Transcribe, exactly and without pictures, the lines below from the line with "KEYS pin K3: GP16 -> GP18" to the line with "LCD: LCD2004 -> LCD1602", both ends included, and no others.

Exercise data »
# # # # #

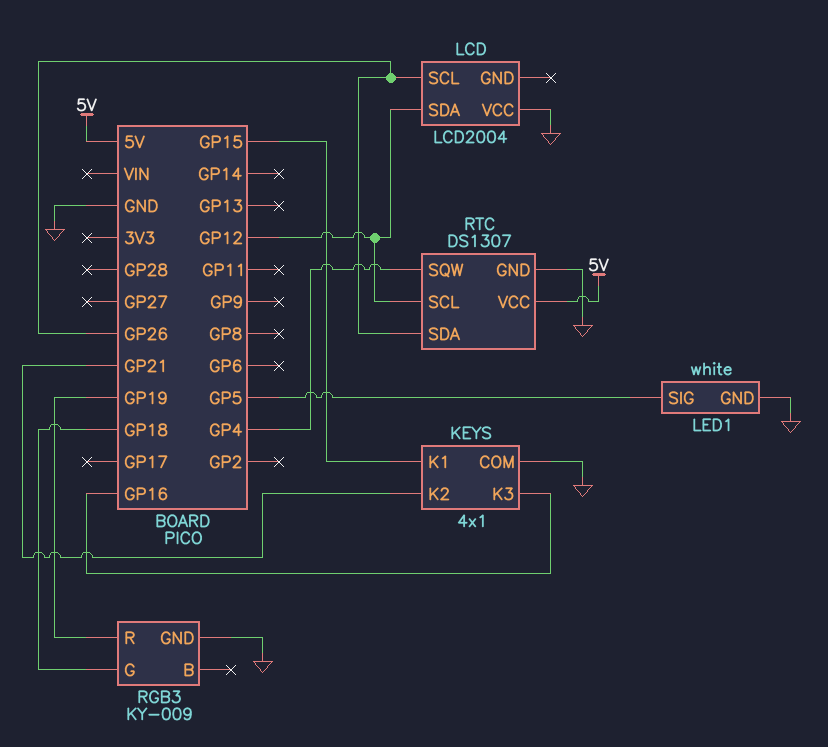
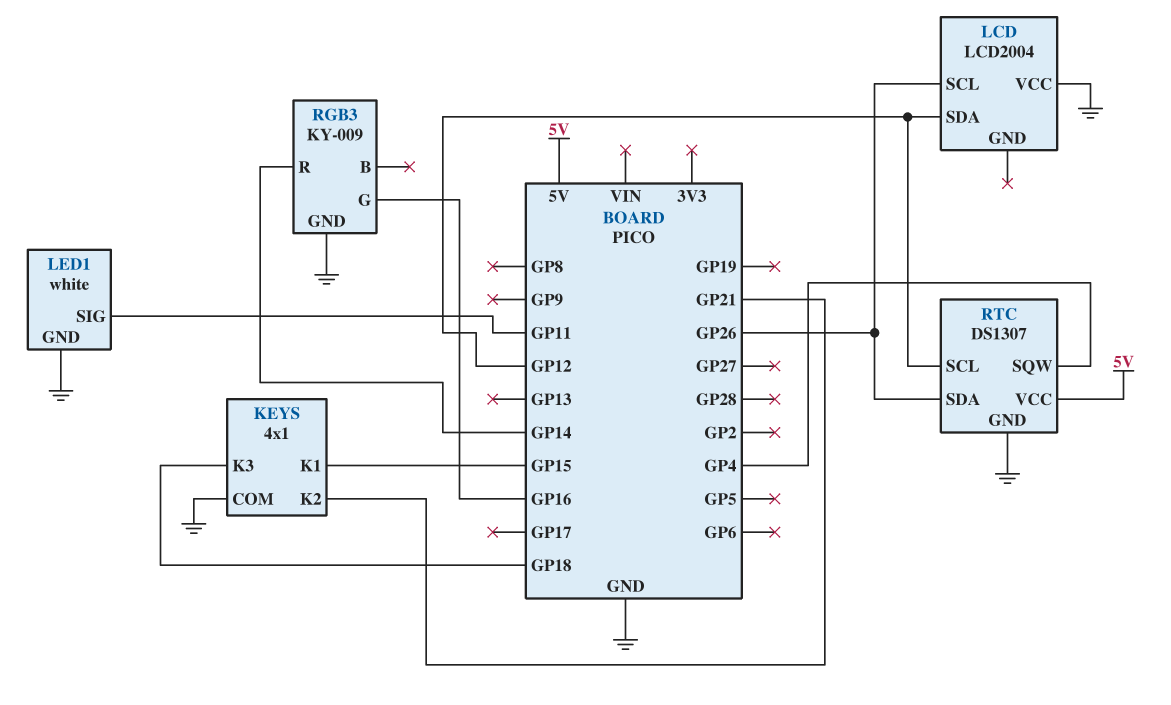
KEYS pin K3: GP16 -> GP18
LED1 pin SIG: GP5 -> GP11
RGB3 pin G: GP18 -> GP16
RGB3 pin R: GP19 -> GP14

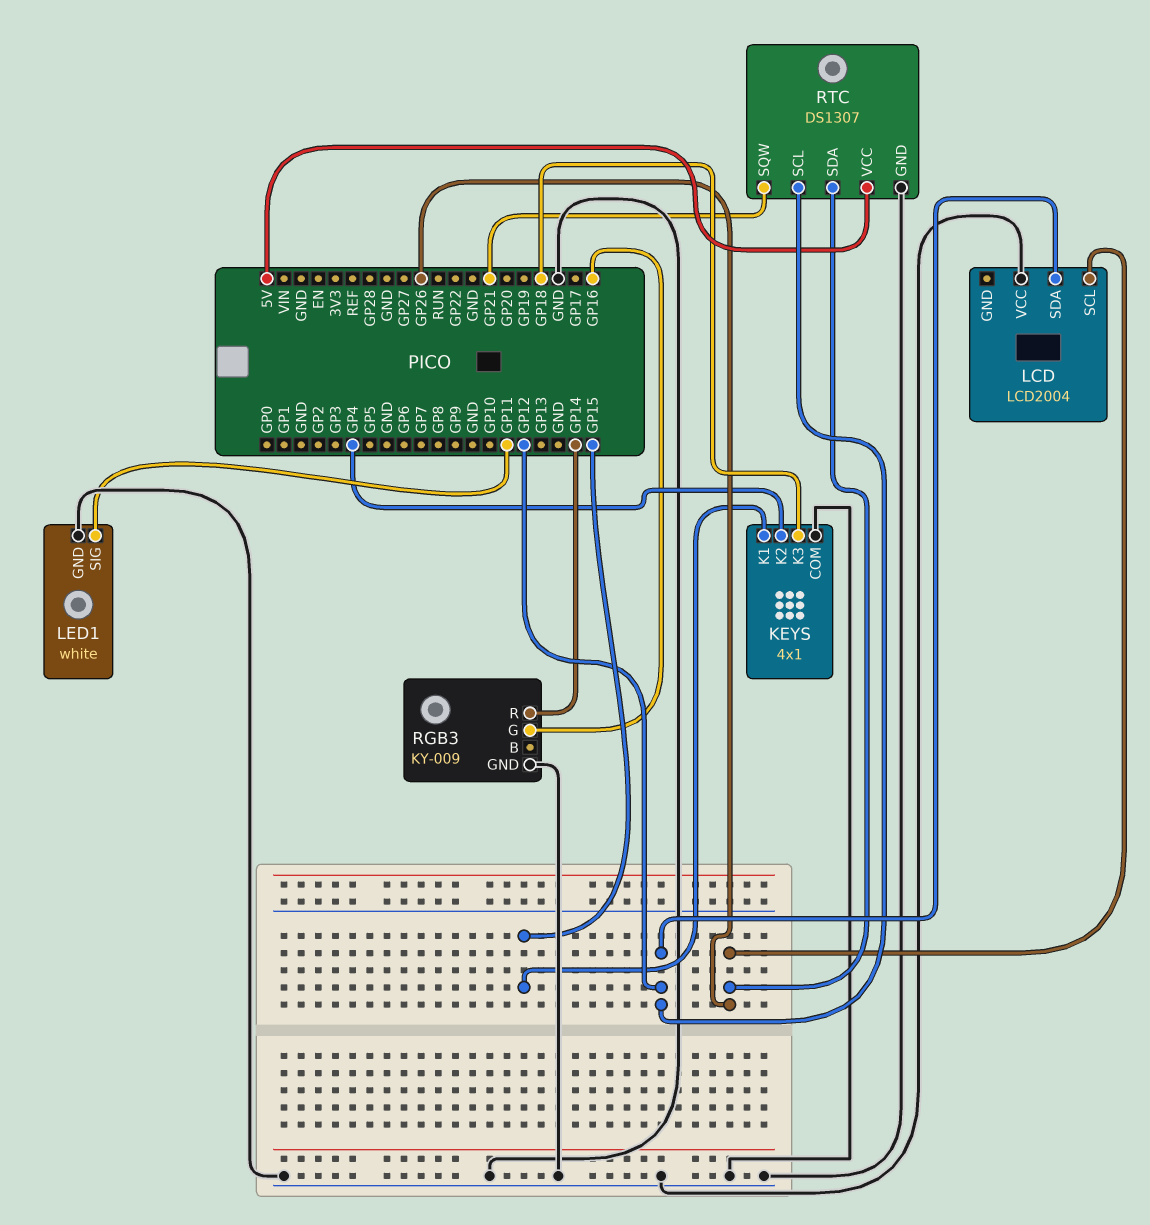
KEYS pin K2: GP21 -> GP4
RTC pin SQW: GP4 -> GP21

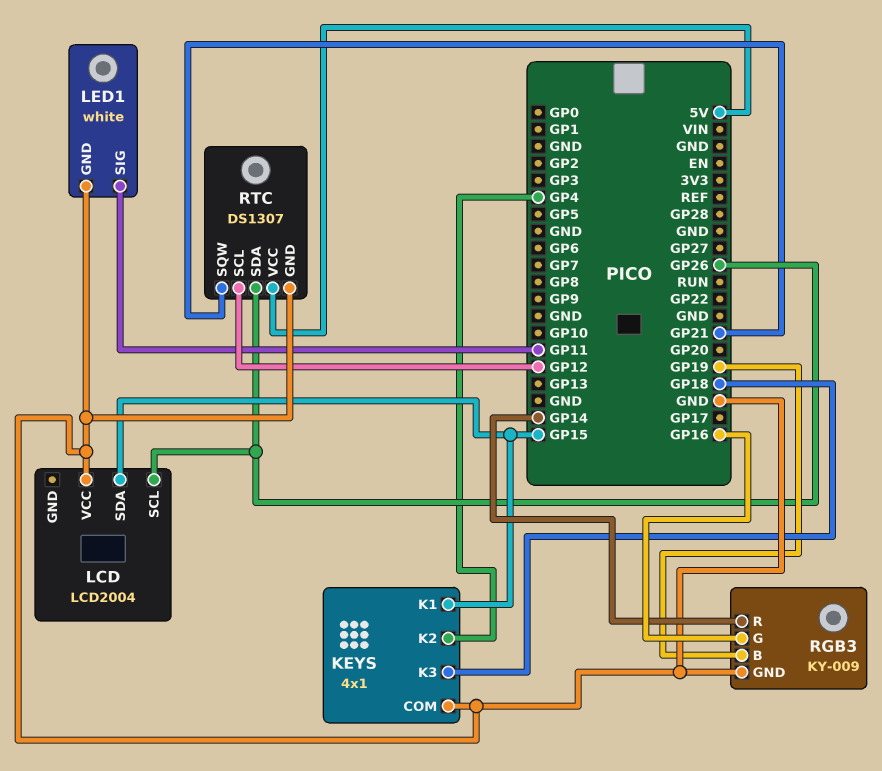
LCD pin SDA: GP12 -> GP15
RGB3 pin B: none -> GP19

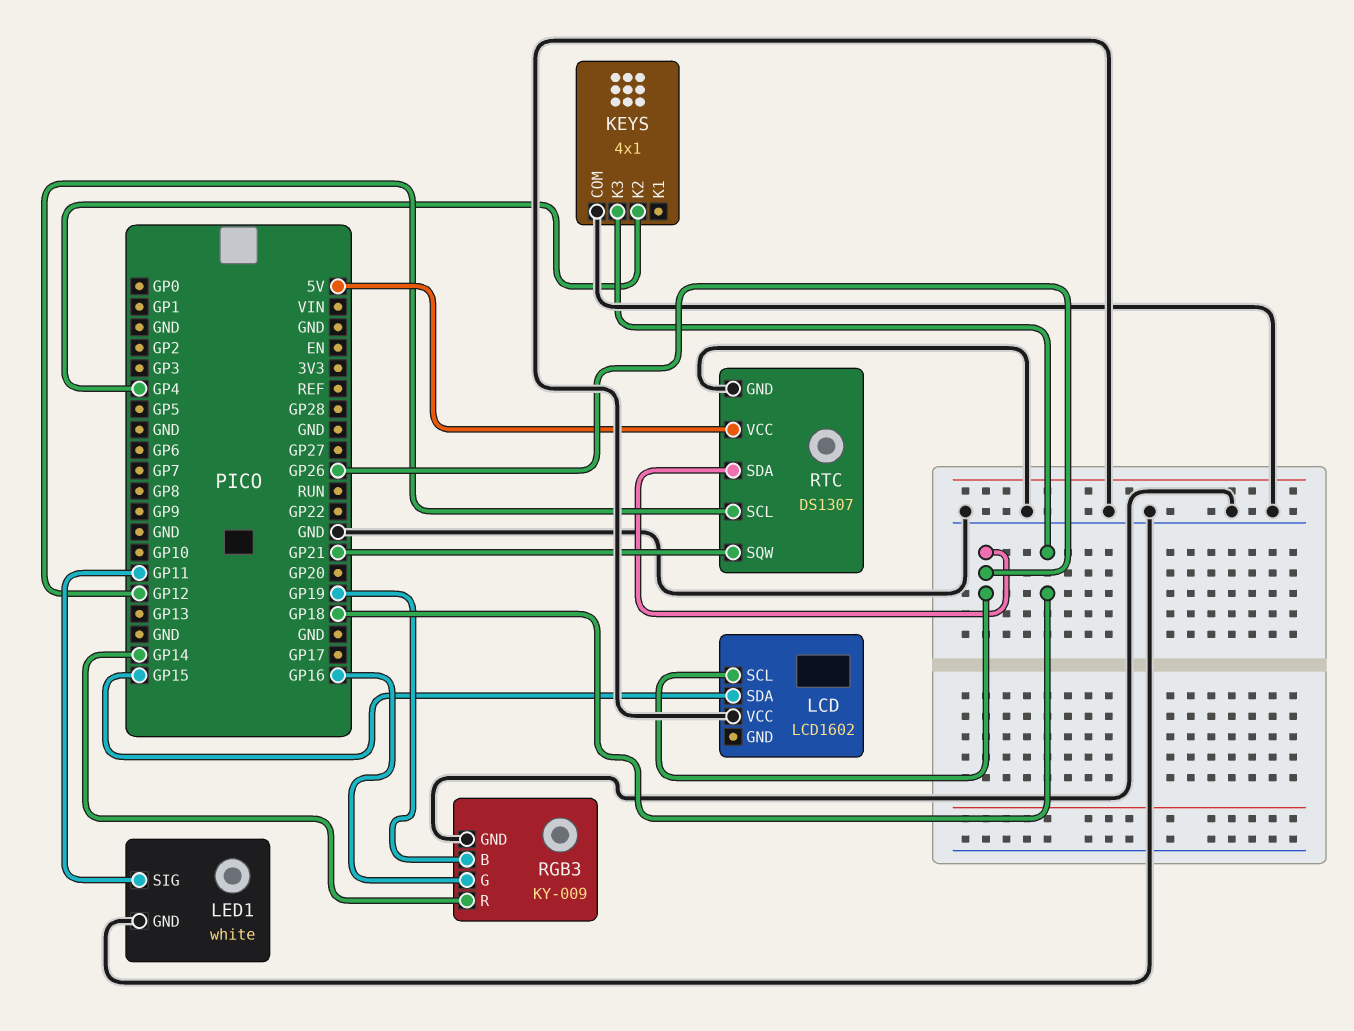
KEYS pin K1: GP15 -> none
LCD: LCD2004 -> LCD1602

# # # # #

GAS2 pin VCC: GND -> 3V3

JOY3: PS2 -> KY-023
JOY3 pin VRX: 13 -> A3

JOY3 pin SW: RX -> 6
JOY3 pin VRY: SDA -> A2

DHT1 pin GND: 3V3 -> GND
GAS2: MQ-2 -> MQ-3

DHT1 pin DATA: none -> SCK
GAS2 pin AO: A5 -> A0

# # # # #

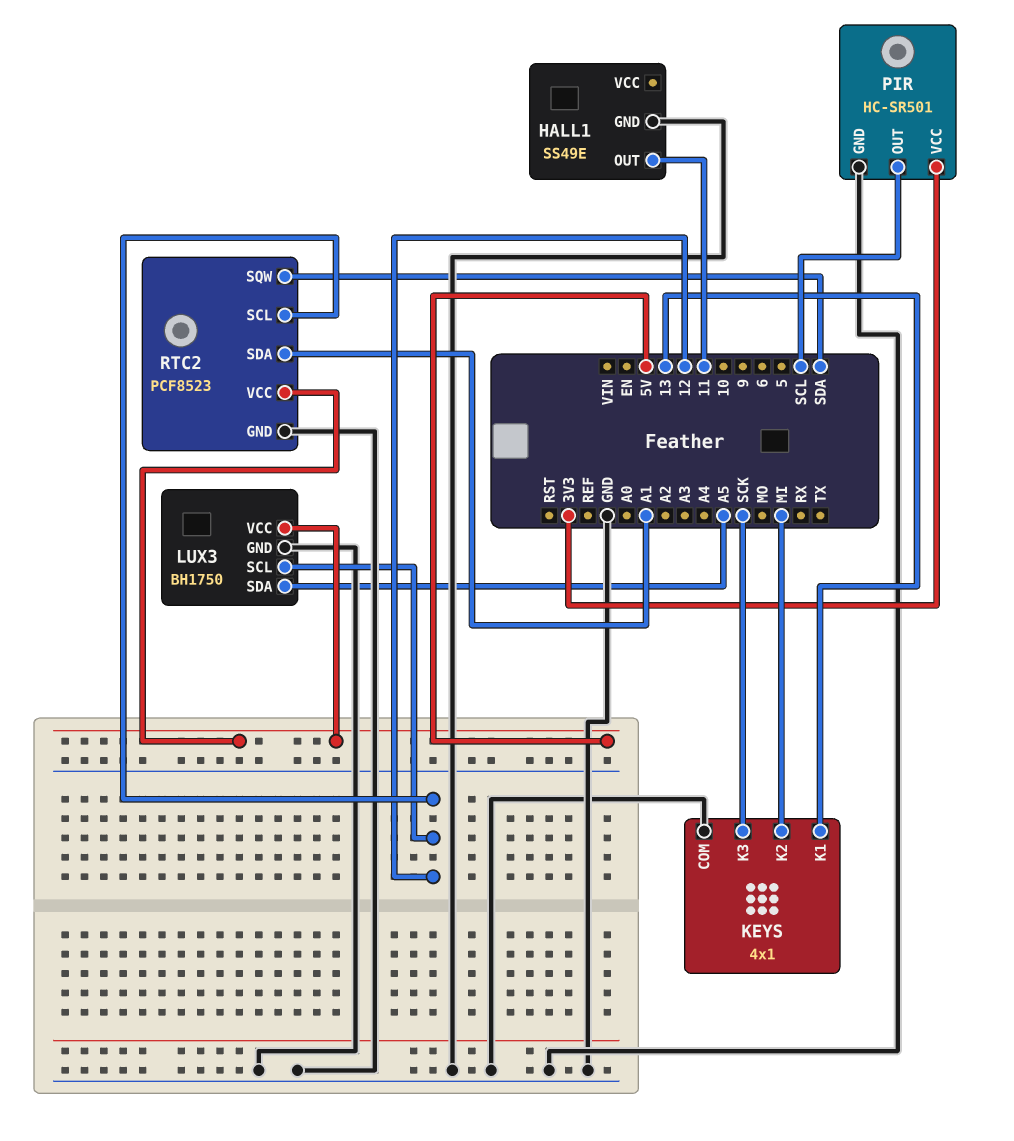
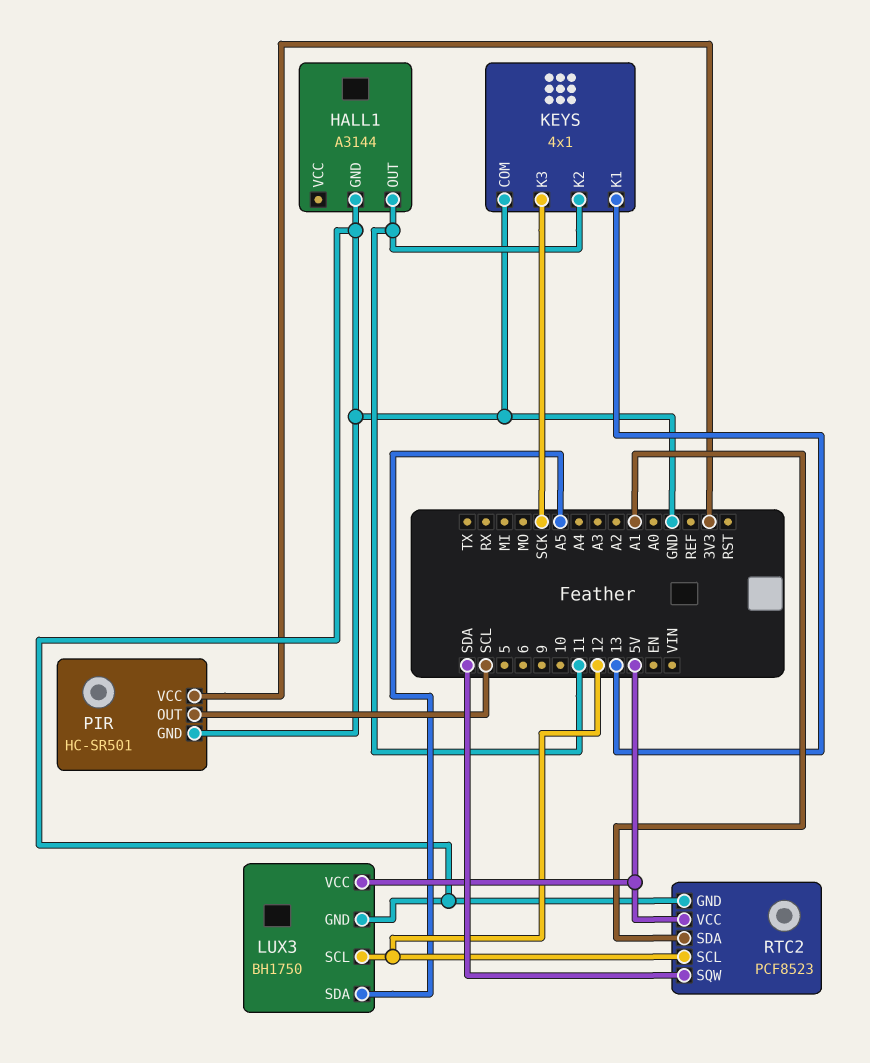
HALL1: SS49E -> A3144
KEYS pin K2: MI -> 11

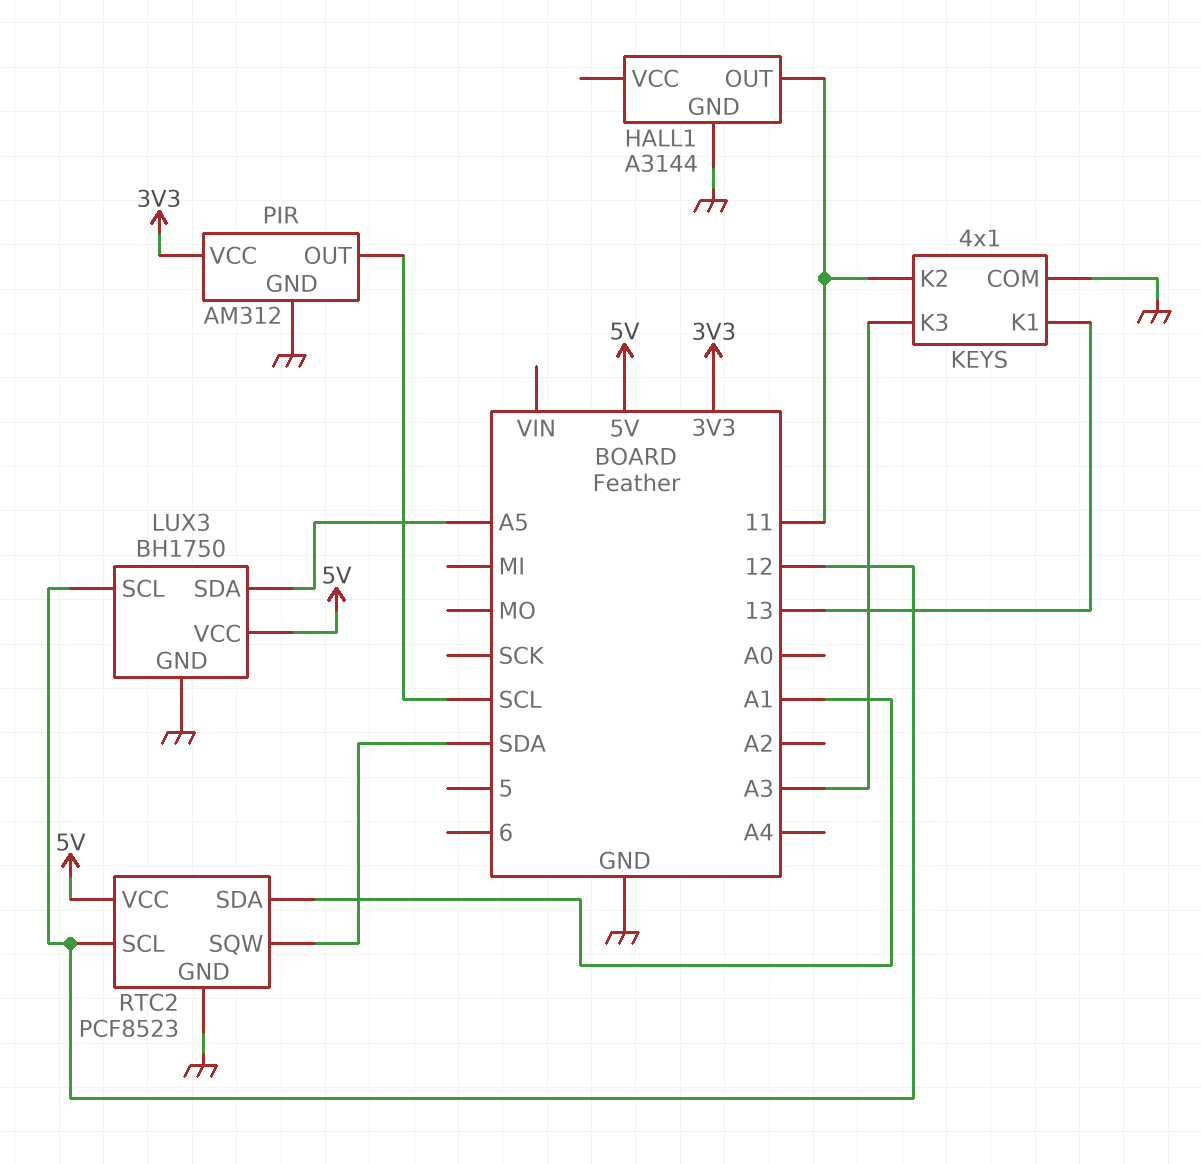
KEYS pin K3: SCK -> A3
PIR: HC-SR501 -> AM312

# # # # #

Result for this exercise »
KEYS pin K3: GP16 -> GP18
LED1 pin SIG: GP5 -> GP11
RGB3 pin G: GP18 -> GP16
RGB3 pin R: GP19 -> GP14

KEYS pin K2: GP21 -> GP4
RTC pin SQW: GP4 -> GP21

LCD pin SDA: GP12 -> GP15
RGB3 pin B: none -> GP19

KEYS pin K1: GP15 -> none
LCD: LCD2004 -> LCD1602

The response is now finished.